***** Data excerpts *****

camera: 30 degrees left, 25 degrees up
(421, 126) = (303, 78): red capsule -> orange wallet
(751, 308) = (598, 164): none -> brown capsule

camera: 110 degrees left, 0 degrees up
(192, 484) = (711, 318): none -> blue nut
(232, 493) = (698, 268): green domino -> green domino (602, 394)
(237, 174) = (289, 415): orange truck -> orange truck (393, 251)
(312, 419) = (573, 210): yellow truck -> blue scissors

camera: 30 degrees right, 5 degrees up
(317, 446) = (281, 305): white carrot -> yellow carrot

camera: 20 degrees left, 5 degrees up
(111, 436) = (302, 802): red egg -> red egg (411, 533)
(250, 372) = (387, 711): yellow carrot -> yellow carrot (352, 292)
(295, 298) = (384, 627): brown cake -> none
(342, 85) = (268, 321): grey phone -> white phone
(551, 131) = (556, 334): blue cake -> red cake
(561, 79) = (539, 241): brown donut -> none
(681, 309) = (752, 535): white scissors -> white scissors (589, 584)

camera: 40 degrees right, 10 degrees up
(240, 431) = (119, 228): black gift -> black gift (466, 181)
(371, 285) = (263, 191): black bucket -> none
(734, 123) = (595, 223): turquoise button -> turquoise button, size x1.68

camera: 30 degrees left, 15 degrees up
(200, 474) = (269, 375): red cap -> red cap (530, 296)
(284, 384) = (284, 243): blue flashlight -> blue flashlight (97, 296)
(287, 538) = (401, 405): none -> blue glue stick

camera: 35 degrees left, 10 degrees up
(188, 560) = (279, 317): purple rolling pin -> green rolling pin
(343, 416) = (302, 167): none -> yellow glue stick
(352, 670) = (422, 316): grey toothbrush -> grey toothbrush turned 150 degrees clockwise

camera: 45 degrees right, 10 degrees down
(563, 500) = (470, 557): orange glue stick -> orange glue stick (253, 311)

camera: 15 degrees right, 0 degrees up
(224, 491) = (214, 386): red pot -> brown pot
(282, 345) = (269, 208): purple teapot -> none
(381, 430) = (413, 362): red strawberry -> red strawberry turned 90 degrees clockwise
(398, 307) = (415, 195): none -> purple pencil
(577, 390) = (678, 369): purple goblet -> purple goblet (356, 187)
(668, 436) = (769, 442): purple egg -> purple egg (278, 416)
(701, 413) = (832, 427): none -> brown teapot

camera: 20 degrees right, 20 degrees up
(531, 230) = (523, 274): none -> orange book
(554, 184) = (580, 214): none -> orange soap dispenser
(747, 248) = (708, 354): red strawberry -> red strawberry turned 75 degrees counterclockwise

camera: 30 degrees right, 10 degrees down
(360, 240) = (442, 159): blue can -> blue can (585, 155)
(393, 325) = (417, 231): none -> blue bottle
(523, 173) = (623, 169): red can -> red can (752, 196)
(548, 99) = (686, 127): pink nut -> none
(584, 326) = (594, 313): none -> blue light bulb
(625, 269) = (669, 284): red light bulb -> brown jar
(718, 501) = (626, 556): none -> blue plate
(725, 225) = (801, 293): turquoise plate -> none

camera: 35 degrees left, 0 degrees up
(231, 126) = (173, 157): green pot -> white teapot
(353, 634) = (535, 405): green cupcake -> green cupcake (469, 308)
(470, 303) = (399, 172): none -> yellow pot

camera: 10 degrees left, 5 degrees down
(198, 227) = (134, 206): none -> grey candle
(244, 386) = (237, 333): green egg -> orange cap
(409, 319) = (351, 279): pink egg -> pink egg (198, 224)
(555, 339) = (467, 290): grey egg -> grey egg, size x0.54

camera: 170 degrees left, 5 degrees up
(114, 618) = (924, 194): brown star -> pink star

*****

§ **Problem to solve**
Exactly as they appear, restate all of the entries.

§ **Task result**
camera: 30 degrees left, 25 degrees up
(421, 126) = (303, 78): red capsule -> orange wallet
(751, 308) = (598, 164): none -> brown capsule

camera: 110 degrees left, 0 degrees up
(192, 484) = (711, 318): none -> blue nut
(232, 493) = (698, 268): green domino -> green domino (602, 394)
(237, 174) = (289, 415): orange truck -> orange truck (393, 251)
(312, 419) = (573, 210): yellow truck -> blue scissors

camera: 30 degrees right, 5 degrees up
(317, 446) = (281, 305): white carrot -> yellow carrot

camera: 20 degrees left, 5 degrees up
(111, 436) = (302, 802): red egg -> red egg (411, 533)
(250, 372) = (387, 711): yellow carrot -> yellow carrot (352, 292)
(295, 298) = (384, 627): brown cake -> none
(342, 85) = (268, 321): grey phone -> white phone
(551, 131) = (556, 334): blue cake -> red cake
(561, 79) = (539, 241): brown donut -> none
(681, 309) = (752, 535): white scissors -> white scissors (589, 584)

camera: 40 degrees right, 10 degrees up
(240, 431) = (119, 228): black gift -> black gift (466, 181)
(371, 285) = (263, 191): black bucket -> none
(734, 123) = (595, 223): turquoise button -> turquoise button, size x1.68

camera: 30 degrees left, 15 degrees up
(200, 474) = (269, 375): red cap -> red cap (530, 296)
(284, 384) = (284, 243): blue flashlight -> blue flashlight (97, 296)
(287, 538) = (401, 405): none -> blue glue stick

camera: 35 degrees left, 10 degrees up
(188, 560) = (279, 317): purple rolling pin -> green rolling pin
(343, 416) = (302, 167): none -> yellow glue stick
(352, 670) = (422, 316): grey toothbrush -> grey toothbrush turned 150 degrees clockwise

camera: 45 degrees right, 10 degrees down
(563, 500) = (470, 557): orange glue stick -> orange glue stick (253, 311)

camera: 15 degrees right, 0 degrees up
(224, 491) = (214, 386): red pot -> brown pot
(282, 345) = (269, 208): purple teapot -> none
(381, 430) = (413, 362): red strawberry -> red strawberry turned 90 degrees clockwise
(398, 307) = (415, 195): none -> purple pencil
(577, 390) = (678, 369): purple goblet -> purple goblet (356, 187)
(668, 436) = (769, 442): purple egg -> purple egg (278, 416)
(701, 413) = (832, 427): none -> brown teapot

camera: 20 degrees right, 20 degrees up
(531, 230) = (523, 274): none -> orange book
(554, 184) = (580, 214): none -> orange soap dispenser
(747, 248) = (708, 354): red strawberry -> red strawberry turned 75 degrees counterclockwise

camera: 30 degrees right, 10 degrees down
(360, 240) = (442, 159): blue can -> blue can (585, 155)
(393, 325) = (417, 231): none -> blue bottle
(523, 173) = (623, 169): red can -> red can (752, 196)
(548, 99) = (686, 127): pink nut -> none
(584, 326) = (594, 313): none -> blue light bulb
(625, 269) = (669, 284): red light bulb -> brown jar
(718, 501) = (626, 556): none -> blue plate
(725, 225) = (801, 293): turquoise plate -> none

camera: 35 degrees left, 0 degrees up
(231, 126) = (173, 157): green pot -> white teapot
(353, 634) = (535, 405): green cupcake -> green cupcake (469, 308)
(470, 303) = (399, 172): none -> yellow pot

camera: 10 degrees left, 5 degrees down
(198, 227) = (134, 206): none -> grey candle
(244, 386) = (237, 333): green egg -> orange cap
(409, 319) = (351, 279): pink egg -> pink egg (198, 224)
(555, 339) = (467, 290): grey egg -> grey egg, size x0.54

camera: 170 degrees left, 5 degrees up
(114, 618) = (924, 194): brown star -> pink star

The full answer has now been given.